Saved data entries:

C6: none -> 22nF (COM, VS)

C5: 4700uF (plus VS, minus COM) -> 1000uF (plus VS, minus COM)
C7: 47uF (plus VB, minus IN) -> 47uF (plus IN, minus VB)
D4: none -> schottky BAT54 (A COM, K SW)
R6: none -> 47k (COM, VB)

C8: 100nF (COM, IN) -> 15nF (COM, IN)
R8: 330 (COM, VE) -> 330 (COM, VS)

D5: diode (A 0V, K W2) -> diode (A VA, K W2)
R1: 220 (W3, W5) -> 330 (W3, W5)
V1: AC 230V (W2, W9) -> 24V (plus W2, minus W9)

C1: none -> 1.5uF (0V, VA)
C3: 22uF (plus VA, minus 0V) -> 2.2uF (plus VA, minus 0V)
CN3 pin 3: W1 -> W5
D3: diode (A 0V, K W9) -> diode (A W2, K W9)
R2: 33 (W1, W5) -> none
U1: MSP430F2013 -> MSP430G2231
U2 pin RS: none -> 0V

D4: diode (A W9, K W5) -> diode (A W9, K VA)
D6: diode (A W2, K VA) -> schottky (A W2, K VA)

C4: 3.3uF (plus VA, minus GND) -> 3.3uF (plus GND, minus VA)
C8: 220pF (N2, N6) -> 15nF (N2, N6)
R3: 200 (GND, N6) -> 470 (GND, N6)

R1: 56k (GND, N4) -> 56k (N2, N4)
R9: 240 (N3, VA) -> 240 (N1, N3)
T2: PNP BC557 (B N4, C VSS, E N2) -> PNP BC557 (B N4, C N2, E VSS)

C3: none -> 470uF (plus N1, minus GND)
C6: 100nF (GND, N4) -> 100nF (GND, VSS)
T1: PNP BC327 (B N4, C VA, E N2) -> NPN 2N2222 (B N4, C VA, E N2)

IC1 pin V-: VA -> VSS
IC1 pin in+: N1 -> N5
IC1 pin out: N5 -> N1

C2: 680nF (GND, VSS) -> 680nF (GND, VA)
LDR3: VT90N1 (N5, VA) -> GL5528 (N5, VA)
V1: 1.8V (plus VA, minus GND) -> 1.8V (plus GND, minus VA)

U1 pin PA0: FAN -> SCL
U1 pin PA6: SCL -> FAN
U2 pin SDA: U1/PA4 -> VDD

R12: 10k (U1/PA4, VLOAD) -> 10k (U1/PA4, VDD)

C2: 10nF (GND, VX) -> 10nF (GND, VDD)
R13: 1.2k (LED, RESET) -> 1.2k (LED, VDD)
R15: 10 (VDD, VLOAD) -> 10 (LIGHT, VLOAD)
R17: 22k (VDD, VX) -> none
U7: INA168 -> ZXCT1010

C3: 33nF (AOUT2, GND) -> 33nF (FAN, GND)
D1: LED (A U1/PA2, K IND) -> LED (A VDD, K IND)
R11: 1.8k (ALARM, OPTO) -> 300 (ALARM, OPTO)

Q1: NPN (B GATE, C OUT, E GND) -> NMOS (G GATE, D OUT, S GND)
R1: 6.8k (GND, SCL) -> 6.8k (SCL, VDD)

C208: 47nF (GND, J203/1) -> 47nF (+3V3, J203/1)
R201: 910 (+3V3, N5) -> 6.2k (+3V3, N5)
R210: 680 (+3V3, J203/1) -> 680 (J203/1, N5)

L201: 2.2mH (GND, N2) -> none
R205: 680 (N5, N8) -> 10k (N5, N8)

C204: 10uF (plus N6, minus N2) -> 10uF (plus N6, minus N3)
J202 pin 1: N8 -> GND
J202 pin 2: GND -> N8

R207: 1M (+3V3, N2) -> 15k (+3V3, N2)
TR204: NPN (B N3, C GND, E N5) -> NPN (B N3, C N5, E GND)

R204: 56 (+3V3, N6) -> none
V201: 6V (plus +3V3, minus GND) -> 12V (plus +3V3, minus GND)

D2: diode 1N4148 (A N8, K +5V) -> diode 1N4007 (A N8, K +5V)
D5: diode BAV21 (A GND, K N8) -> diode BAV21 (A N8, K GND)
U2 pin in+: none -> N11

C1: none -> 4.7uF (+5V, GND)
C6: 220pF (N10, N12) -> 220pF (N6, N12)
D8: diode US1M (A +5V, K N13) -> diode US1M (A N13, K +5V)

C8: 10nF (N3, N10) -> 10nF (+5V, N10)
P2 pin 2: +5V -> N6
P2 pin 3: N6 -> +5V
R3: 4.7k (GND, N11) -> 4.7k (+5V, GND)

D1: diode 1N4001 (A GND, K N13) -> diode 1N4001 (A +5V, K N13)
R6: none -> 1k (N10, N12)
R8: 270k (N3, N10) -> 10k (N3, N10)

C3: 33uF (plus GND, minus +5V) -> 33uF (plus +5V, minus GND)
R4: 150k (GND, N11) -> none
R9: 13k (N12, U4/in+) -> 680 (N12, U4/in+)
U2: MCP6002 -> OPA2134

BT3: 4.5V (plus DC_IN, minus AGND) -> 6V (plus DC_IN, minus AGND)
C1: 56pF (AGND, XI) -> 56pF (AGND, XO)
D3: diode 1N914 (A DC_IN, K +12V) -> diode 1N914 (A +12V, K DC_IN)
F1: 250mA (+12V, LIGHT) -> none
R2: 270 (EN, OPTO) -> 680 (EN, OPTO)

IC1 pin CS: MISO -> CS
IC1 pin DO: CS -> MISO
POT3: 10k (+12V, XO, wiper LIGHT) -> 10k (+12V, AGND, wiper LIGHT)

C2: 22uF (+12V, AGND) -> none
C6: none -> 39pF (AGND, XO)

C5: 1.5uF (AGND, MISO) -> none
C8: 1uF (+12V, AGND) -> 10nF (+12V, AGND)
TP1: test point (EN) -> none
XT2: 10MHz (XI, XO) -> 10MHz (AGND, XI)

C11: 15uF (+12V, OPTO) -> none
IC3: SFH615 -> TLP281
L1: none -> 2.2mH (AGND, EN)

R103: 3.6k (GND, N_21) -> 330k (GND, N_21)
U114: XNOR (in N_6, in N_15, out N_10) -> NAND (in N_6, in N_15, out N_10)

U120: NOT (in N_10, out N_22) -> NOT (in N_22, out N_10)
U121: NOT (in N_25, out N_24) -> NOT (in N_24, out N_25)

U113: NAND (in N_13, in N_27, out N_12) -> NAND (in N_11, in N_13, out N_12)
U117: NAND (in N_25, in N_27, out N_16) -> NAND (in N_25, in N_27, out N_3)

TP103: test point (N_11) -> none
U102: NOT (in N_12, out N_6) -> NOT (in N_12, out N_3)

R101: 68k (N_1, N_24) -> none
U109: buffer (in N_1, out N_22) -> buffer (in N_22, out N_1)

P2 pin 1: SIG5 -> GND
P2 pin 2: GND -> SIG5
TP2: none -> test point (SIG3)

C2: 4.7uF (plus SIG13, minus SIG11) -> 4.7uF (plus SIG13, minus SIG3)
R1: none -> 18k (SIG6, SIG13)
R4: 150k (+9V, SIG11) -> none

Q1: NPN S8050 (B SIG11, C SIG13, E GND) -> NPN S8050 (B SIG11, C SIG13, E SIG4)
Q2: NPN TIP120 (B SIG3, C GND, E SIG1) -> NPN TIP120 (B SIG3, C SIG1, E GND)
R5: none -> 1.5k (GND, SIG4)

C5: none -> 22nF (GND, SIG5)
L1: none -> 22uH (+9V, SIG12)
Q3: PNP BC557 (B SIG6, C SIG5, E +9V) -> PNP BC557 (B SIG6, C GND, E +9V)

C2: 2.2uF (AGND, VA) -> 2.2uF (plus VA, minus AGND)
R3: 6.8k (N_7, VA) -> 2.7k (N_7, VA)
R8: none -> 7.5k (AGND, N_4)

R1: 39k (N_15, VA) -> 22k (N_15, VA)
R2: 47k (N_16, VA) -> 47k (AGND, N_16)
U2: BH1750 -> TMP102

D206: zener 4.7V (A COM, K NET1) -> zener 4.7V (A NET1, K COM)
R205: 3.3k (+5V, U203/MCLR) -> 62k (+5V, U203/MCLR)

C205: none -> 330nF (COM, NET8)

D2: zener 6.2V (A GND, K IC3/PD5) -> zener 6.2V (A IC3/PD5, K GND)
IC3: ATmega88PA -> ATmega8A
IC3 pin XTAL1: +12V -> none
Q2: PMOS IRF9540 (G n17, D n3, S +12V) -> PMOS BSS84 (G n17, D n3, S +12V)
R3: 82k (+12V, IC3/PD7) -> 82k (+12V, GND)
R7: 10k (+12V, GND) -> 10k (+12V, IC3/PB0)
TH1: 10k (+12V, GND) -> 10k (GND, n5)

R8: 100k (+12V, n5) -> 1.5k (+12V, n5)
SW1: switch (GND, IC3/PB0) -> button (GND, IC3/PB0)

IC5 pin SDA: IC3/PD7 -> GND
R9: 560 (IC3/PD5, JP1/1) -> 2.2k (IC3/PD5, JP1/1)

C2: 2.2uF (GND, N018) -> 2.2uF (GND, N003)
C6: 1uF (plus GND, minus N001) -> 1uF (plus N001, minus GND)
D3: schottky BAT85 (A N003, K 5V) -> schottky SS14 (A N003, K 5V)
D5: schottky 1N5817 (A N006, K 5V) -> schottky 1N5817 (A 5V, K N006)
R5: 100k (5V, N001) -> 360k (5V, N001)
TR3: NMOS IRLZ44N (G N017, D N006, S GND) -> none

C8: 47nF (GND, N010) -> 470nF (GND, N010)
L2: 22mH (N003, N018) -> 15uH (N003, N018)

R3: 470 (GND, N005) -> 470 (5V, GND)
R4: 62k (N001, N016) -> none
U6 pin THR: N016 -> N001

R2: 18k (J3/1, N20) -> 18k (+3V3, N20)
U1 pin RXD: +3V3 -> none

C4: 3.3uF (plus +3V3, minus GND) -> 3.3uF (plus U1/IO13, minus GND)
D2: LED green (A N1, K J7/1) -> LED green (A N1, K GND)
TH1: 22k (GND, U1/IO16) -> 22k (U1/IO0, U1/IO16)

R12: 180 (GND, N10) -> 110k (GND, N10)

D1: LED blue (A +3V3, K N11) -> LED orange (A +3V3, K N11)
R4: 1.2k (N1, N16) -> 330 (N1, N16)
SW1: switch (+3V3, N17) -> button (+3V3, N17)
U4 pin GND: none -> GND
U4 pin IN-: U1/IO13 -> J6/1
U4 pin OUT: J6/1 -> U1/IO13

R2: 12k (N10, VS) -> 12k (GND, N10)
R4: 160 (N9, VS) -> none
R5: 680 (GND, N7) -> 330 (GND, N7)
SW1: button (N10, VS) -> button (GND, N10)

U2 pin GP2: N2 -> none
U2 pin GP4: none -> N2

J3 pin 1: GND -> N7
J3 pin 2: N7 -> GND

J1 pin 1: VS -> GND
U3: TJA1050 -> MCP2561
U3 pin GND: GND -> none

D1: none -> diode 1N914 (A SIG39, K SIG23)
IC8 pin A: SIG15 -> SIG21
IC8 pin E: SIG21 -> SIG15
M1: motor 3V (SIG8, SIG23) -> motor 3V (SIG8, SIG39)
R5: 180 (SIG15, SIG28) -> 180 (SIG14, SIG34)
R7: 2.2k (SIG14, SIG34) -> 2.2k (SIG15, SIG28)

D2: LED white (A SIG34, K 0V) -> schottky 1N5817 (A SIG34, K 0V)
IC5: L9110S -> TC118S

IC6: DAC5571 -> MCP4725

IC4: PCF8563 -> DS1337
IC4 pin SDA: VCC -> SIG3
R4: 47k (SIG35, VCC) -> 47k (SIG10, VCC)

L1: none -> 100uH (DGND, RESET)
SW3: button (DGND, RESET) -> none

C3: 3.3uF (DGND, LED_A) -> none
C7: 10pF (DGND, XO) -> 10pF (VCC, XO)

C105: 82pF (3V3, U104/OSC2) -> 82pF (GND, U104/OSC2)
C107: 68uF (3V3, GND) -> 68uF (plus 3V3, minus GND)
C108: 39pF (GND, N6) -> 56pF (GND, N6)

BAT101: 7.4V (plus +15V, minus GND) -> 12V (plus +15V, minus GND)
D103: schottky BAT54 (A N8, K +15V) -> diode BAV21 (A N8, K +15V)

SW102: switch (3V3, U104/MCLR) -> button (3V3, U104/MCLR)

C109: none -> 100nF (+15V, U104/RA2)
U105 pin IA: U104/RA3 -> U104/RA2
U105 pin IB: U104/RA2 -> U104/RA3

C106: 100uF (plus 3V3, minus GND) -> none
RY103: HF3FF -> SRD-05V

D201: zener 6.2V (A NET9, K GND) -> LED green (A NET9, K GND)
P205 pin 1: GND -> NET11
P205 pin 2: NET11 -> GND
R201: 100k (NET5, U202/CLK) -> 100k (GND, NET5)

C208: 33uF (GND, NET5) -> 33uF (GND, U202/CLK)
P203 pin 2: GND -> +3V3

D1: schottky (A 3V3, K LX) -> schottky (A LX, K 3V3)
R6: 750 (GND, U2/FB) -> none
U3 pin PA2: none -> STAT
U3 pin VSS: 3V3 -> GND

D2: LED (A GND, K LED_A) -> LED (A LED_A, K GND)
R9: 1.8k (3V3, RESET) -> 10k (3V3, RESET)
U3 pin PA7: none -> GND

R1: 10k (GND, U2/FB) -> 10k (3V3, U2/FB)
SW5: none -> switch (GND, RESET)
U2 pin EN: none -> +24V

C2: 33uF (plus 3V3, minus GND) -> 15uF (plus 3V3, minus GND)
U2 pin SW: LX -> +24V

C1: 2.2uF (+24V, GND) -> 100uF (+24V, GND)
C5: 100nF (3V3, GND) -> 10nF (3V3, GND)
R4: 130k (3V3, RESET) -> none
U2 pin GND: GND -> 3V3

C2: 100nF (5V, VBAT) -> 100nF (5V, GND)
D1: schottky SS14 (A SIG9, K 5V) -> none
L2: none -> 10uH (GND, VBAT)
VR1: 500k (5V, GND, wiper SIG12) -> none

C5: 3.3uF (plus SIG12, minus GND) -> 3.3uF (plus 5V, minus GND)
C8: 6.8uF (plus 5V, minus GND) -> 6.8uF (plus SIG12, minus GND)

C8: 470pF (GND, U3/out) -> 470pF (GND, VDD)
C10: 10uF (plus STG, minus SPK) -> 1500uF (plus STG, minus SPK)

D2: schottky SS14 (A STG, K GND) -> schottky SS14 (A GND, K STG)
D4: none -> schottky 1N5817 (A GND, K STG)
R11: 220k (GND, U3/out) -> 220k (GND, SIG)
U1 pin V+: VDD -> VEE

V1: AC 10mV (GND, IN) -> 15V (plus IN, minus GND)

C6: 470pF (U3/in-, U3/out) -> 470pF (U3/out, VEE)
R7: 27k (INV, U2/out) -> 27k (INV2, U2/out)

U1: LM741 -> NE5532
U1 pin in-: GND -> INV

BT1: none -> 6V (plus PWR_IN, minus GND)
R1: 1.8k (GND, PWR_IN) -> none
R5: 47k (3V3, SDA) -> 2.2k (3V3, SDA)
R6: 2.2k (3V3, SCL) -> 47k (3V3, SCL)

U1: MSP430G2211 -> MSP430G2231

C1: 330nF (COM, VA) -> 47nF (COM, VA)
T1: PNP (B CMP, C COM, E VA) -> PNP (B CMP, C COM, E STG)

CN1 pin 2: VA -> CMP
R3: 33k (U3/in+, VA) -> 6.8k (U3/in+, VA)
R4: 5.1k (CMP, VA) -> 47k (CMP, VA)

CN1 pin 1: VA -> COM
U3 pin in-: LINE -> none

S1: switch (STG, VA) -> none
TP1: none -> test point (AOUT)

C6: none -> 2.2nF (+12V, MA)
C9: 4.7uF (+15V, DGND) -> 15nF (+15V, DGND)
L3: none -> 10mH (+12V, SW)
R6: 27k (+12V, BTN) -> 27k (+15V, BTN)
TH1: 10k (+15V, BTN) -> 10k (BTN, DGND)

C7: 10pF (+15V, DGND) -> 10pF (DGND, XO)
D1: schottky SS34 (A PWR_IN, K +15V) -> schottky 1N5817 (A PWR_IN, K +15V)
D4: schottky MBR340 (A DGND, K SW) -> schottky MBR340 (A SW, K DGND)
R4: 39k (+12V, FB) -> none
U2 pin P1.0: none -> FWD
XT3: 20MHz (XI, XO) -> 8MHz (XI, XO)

- **WORK TO COMPLETE**: Reproduce each line of the records in which the word "AGND" appears.

- **SOLUTION**:
BT3: 4.5V (plus DC_IN, minus AGND) -> 6V (plus DC_IN, minus AGND)
C1: 56pF (AGND, XI) -> 56pF (AGND, XO)
POT3: 10k (+12V, XO, wiper LIGHT) -> 10k (+12V, AGND, wiper LIGHT)
C2: 22uF (+12V, AGND) -> none
C6: none -> 39pF (AGND, XO)
C5: 1.5uF (AGND, MISO) -> none
C8: 1uF (+12V, AGND) -> 10nF (+12V, AGND)
XT2: 10MHz (XI, XO) -> 10MHz (AGND, XI)
L1: none -> 2.2mH (AGND, EN)
C2: 2.2uF (AGND, VA) -> 2.2uF (plus VA, minus AGND)
R8: none -> 7.5k (AGND, N_4)
R2: 47k (N_16, VA) -> 47k (AGND, N_16)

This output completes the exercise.